Top of SOURCE MATERIAL

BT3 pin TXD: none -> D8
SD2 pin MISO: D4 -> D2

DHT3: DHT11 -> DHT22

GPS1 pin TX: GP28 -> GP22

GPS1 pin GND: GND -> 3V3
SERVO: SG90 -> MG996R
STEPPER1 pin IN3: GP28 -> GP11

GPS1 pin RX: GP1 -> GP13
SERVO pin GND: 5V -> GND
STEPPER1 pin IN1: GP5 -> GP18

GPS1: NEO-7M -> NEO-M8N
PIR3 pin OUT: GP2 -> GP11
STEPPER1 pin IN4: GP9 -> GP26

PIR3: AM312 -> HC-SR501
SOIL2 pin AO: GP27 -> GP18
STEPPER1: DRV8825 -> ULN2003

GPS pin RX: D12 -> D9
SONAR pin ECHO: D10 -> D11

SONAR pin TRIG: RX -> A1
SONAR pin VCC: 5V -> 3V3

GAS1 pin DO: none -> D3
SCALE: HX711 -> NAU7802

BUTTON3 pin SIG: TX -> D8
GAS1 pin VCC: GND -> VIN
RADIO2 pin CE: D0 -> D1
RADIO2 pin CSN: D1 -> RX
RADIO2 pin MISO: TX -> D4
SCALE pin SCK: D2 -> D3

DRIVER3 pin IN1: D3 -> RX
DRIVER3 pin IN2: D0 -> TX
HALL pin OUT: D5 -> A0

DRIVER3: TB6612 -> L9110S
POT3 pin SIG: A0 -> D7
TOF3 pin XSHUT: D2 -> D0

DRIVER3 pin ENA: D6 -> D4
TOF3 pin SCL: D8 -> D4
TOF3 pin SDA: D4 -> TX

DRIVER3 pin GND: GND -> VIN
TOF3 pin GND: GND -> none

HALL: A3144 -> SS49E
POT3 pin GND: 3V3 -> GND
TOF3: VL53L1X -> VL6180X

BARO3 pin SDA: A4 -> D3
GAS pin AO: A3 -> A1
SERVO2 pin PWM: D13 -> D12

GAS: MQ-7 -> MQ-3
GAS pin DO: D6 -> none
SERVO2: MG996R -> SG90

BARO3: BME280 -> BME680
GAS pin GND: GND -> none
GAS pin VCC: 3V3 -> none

Bottom of SOURCE MATERIAL

## WORK TO COMPLETE
Return each line in the records that holds the string "MISO".

## RESPONSE BOX
SD2 pin MISO: D4 -> D2
RADIO2 pin MISO: TX -> D4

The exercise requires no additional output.